--- Dataset records ---
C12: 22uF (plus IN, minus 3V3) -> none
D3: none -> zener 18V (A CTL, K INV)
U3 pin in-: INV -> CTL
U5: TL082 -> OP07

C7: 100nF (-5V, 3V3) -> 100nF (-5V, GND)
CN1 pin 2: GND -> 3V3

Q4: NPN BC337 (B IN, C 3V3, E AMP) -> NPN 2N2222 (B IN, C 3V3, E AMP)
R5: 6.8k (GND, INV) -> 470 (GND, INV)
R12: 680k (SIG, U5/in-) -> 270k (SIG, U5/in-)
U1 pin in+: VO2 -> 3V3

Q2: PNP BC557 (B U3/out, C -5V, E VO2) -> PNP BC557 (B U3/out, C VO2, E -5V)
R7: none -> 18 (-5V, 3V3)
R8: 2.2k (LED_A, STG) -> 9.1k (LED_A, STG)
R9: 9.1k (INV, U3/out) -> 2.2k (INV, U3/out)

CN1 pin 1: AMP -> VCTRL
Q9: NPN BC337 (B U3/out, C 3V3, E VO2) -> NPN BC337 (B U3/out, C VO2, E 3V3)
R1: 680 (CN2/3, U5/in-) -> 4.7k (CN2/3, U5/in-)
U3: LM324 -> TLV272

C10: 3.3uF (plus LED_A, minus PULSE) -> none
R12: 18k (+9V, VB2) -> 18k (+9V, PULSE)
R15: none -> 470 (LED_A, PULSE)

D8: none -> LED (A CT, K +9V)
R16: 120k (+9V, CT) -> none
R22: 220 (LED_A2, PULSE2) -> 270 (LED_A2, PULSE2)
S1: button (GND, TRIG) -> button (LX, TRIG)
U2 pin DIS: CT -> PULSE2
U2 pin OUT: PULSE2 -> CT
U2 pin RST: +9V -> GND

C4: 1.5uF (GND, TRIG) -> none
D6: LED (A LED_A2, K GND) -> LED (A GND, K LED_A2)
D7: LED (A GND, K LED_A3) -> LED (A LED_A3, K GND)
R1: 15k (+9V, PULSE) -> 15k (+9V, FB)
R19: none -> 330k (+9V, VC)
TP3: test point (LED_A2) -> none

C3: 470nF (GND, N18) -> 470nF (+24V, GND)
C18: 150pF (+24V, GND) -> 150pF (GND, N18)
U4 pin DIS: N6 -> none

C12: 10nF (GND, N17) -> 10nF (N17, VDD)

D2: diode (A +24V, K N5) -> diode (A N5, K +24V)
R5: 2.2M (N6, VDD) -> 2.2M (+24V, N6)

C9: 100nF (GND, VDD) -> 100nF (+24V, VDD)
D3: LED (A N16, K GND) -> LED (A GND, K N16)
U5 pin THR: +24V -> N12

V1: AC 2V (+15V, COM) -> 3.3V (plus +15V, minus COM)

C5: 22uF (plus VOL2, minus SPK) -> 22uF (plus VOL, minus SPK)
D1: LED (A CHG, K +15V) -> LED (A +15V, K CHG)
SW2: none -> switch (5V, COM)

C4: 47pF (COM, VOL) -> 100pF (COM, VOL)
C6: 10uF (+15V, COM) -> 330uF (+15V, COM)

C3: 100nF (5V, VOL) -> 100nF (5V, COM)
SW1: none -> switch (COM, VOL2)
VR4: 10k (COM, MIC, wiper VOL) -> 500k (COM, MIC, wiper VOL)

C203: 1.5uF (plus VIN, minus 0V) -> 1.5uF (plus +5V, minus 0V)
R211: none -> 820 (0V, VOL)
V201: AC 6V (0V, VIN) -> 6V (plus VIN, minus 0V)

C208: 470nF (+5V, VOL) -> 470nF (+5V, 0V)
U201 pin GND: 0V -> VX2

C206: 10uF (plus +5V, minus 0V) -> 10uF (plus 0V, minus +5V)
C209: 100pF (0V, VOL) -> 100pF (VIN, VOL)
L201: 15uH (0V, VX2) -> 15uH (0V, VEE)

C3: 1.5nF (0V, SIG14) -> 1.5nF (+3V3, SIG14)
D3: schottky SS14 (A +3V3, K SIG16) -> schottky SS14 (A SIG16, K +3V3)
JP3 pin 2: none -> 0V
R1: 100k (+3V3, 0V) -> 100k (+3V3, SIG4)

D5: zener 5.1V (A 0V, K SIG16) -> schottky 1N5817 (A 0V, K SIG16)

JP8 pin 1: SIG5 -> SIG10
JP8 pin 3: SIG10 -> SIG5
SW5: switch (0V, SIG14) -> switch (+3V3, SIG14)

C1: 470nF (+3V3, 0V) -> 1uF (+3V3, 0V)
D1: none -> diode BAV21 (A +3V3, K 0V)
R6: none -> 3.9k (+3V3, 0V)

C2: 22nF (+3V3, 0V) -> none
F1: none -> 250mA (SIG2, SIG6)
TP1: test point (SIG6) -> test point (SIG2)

--- Action item ---
Wherever the word "minus" appears in the entries above, copy that whole line.

--- Output for this task ---
C12: 22uF (plus IN, minus 3V3) -> none
C10: 3.3uF (plus LED_A, minus PULSE) -> none
V1: AC 2V (+15V, COM) -> 3.3V (plus +15V, minus COM)
C5: 22uF (plus VOL2, minus SPK) -> 22uF (plus VOL, minus SPK)
C203: 1.5uF (plus VIN, minus 0V) -> 1.5uF (plus +5V, minus 0V)
V201: AC 6V (0V, VIN) -> 6V (plus VIN, minus 0V)
C206: 10uF (plus +5V, minus 0V) -> 10uF (plus 0V, minus +5V)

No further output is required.